INPUT MATERIAL —
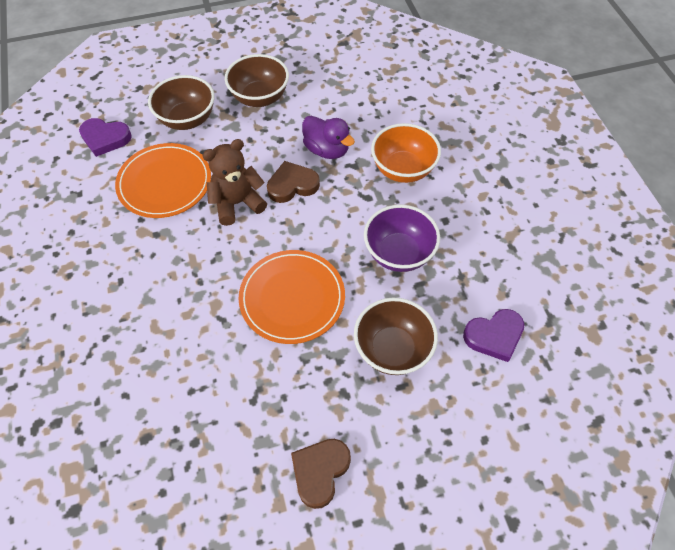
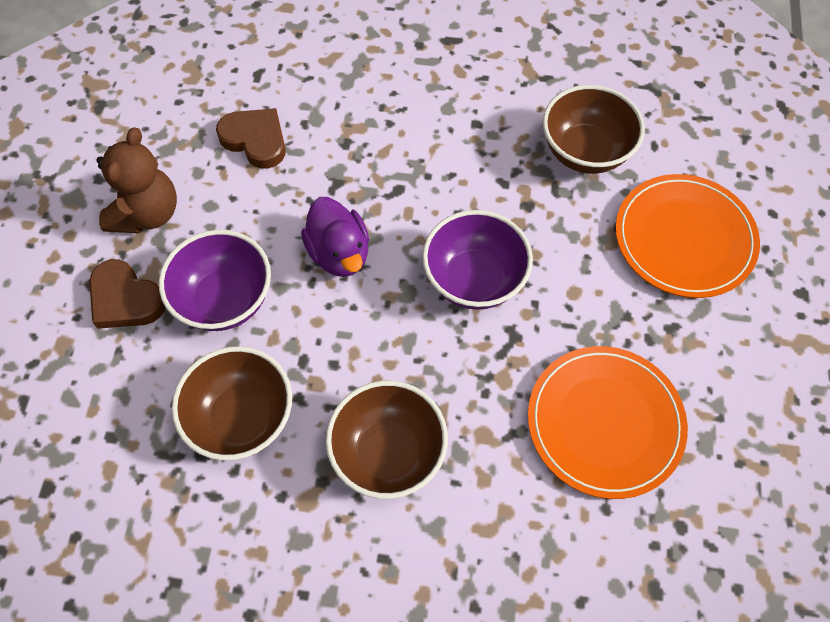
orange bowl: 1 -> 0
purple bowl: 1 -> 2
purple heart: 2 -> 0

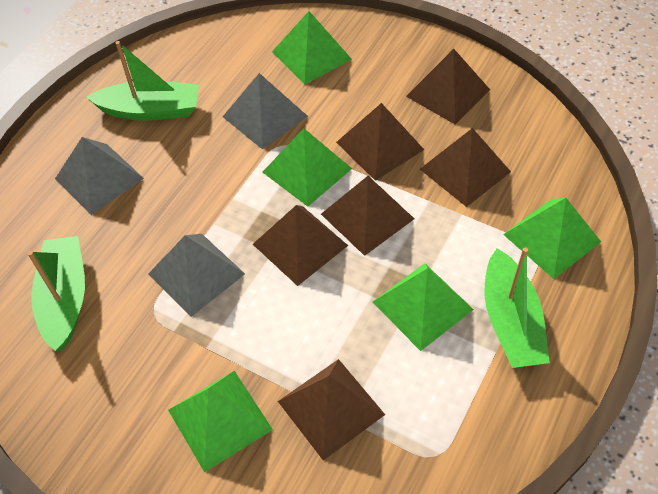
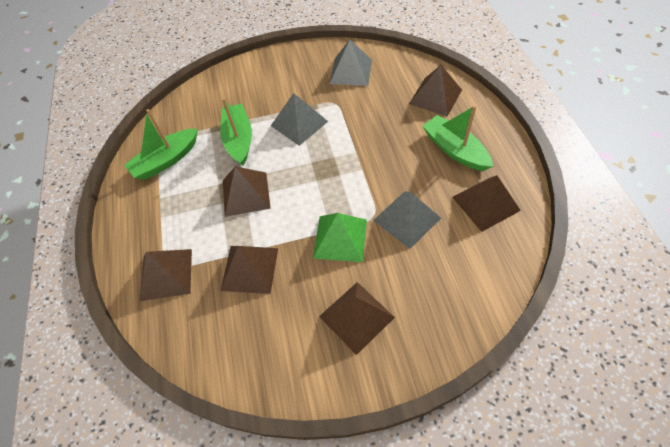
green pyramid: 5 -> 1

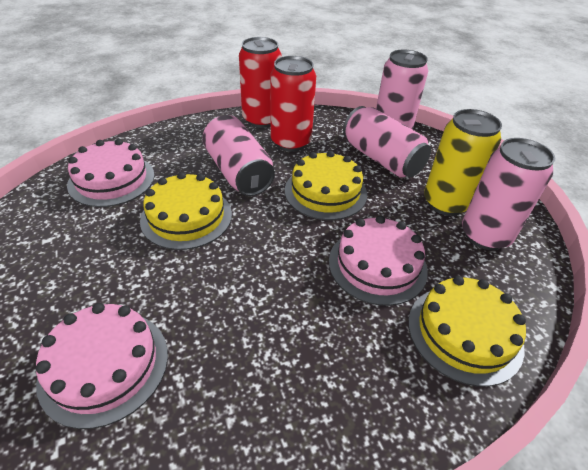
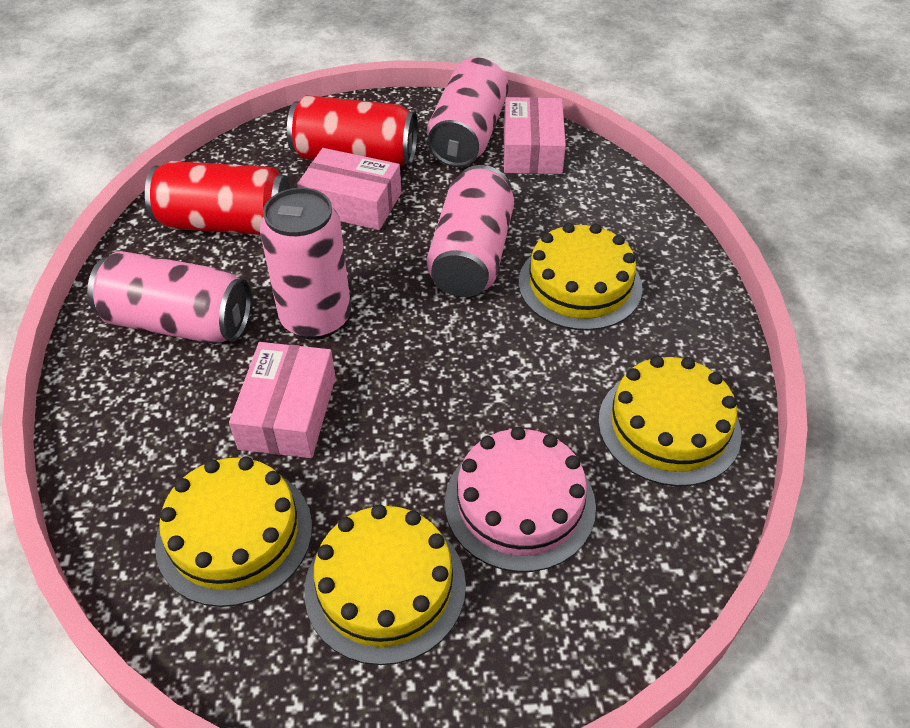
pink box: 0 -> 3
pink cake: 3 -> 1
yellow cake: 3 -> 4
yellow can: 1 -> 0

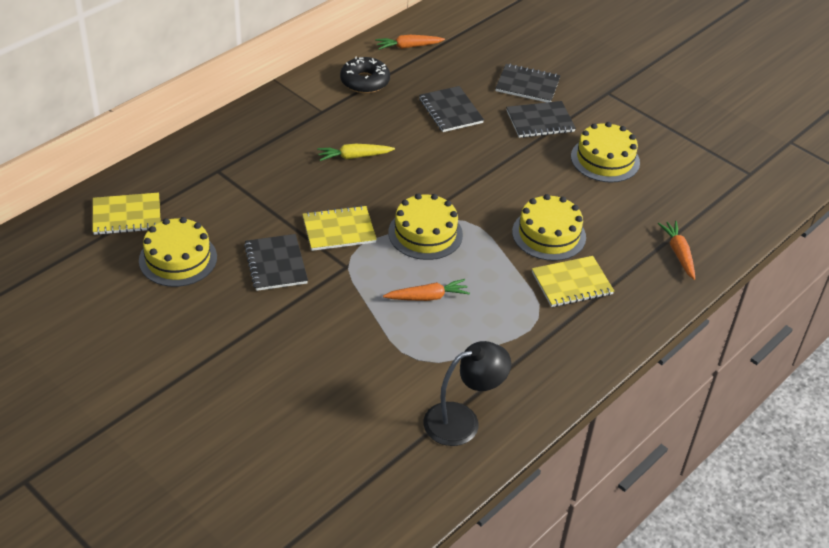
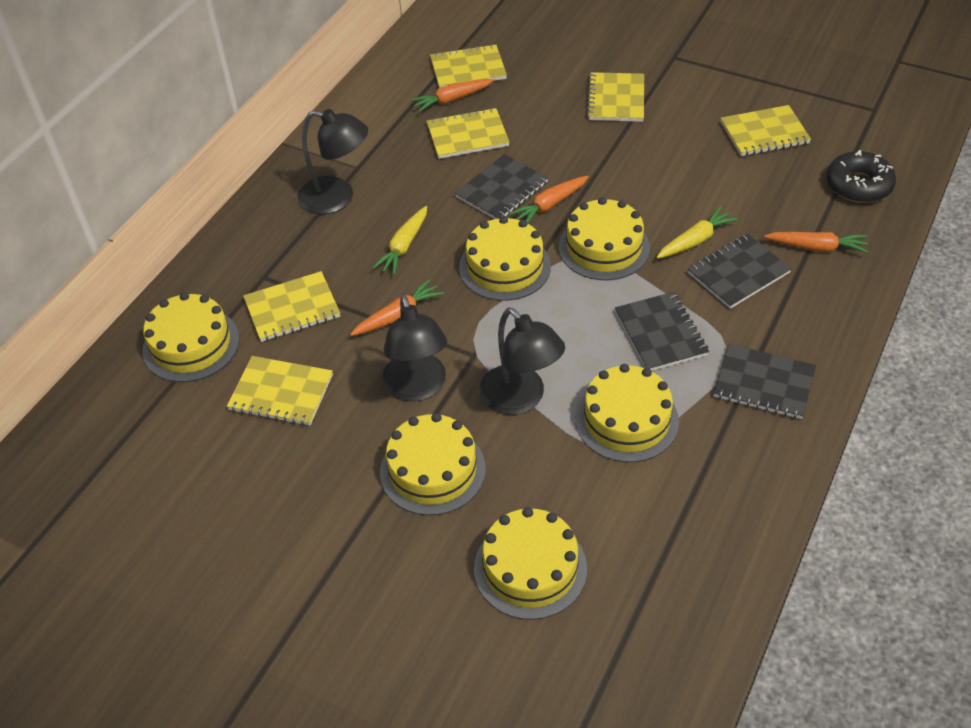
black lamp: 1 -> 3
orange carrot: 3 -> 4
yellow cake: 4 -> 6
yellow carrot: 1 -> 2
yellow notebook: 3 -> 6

WHAT THE EXERCISE ASKS —
Print the material again, unchanged, without its pictures.

RESPONSE TO THE TASK —
orange bowl: 1 -> 0
purple bowl: 1 -> 2
purple heart: 2 -> 0

green pyramid: 5 -> 1

pink box: 0 -> 3
pink cake: 3 -> 1
yellow cake: 3 -> 4
yellow can: 1 -> 0

black lamp: 1 -> 3
orange carrot: 3 -> 4
yellow cake: 4 -> 6
yellow carrot: 1 -> 2
yellow notebook: 3 -> 6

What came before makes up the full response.